#### Exercise instructions
Any pictures in the records below should be skipped; write out everything else exactly.

★ ★ ★ ★ ★

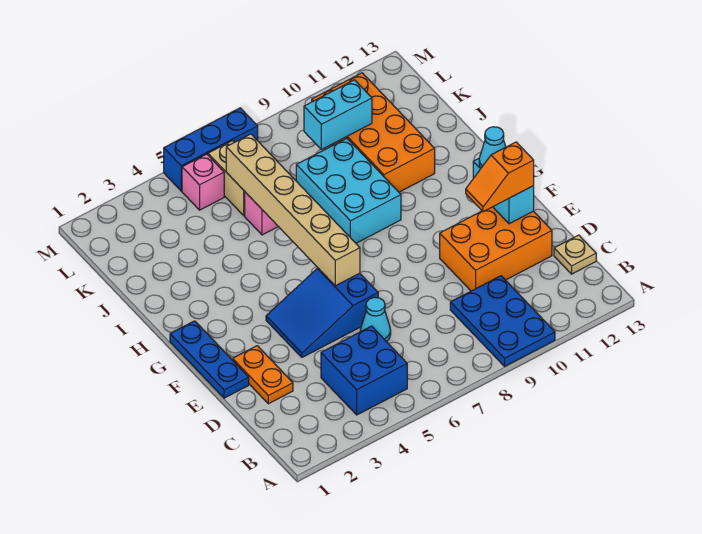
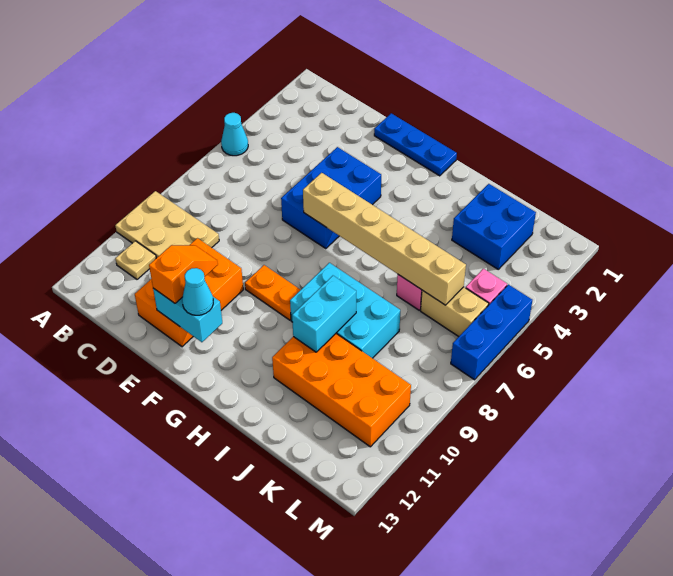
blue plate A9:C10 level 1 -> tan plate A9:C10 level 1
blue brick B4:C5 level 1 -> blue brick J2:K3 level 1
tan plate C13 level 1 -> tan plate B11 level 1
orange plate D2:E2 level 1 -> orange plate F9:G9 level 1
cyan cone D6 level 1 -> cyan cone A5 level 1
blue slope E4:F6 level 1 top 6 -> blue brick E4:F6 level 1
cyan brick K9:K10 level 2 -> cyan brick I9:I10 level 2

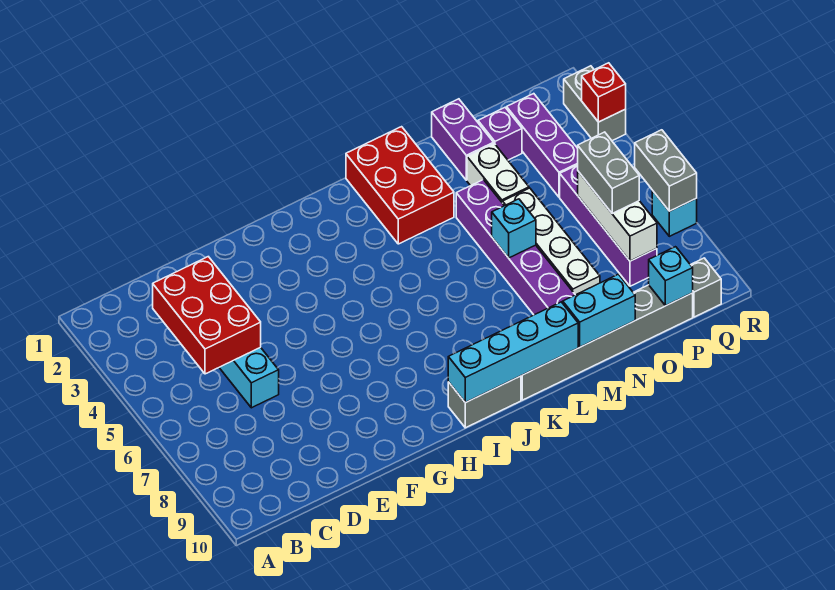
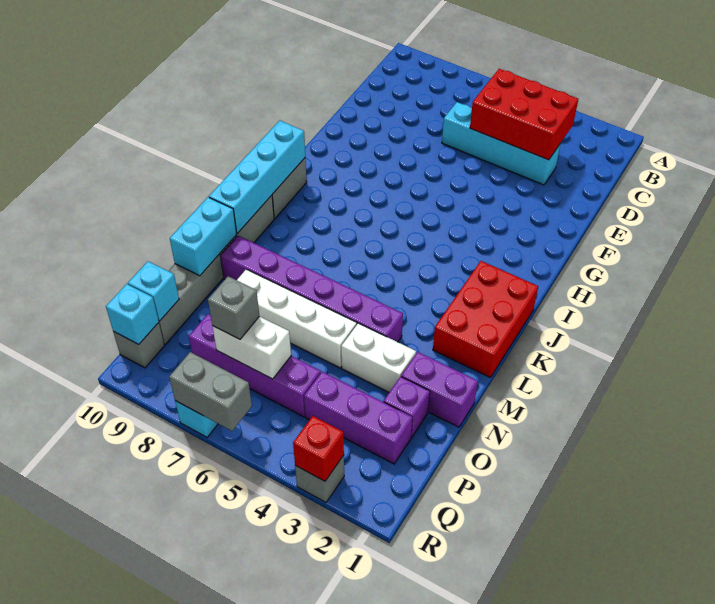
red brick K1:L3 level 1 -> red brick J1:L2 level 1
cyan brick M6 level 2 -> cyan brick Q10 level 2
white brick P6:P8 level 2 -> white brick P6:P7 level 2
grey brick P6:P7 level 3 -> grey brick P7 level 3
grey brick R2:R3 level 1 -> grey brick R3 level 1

★ ★ ★ ★ ★

#### Response below
blue plate A9:C10 level 1 -> tan plate A9:C10 level 1
blue brick B4:C5 level 1 -> blue brick J2:K3 level 1
tan plate C13 level 1 -> tan plate B11 level 1
orange plate D2:E2 level 1 -> orange plate F9:G9 level 1
cyan cone D6 level 1 -> cyan cone A5 level 1
blue slope E4:F6 level 1 top 6 -> blue brick E4:F6 level 1
cyan brick K9:K10 level 2 -> cyan brick I9:I10 level 2

red brick K1:L3 level 1 -> red brick J1:L2 level 1
cyan brick M6 level 2 -> cyan brick Q10 level 2
white brick P6:P8 level 2 -> white brick P6:P7 level 2
grey brick P6:P7 level 3 -> grey brick P7 level 3
grey brick R2:R3 level 1 -> grey brick R3 level 1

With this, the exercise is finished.